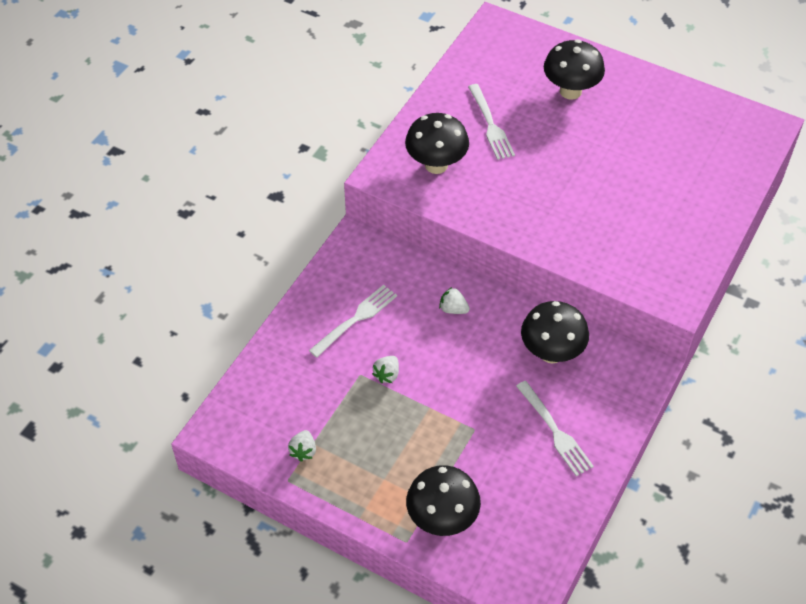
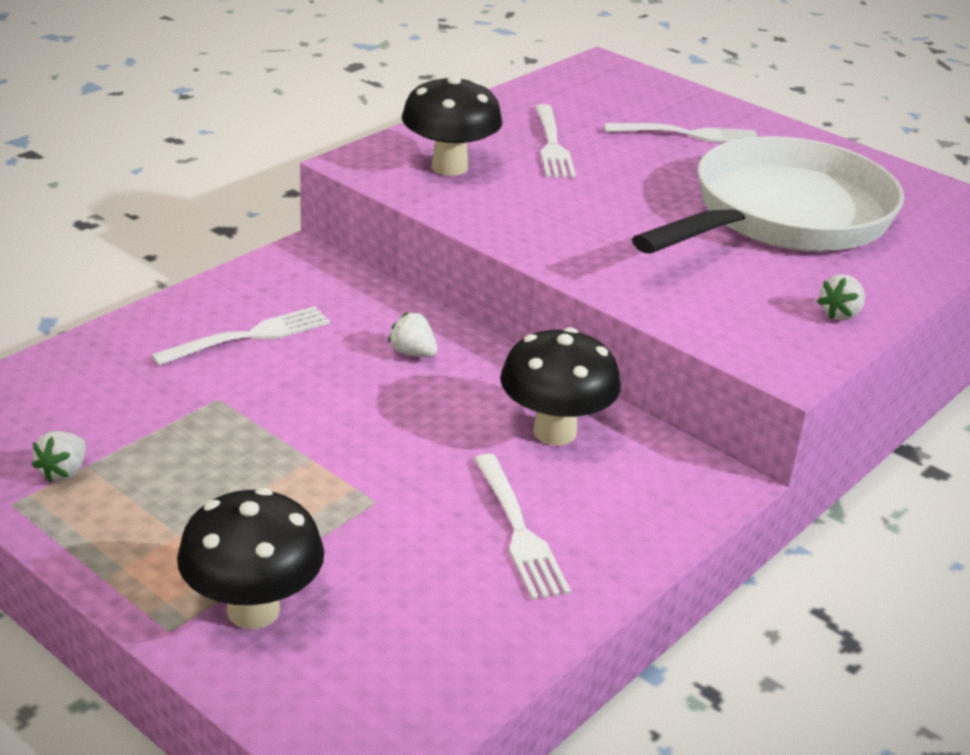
camera: 10 degrees right, 20 degrees down
(387, 375) = (262, 407): white strawberry -> white strawberry (840, 314)
(570, 91) = (688, 134): black mushroom -> white fork
(646, 163) = (783, 216): none -> white pan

§ Problem to solve
Which lines run from the one containing "(387, 375) = (262, 407): white" through the end of the material? Output exactly those lines and no others.

§ Response for this exercise
(387, 375) = (262, 407): white strawberry -> white strawberry (840, 314)
(570, 91) = (688, 134): black mushroom -> white fork
(646, 163) = (783, 216): none -> white pan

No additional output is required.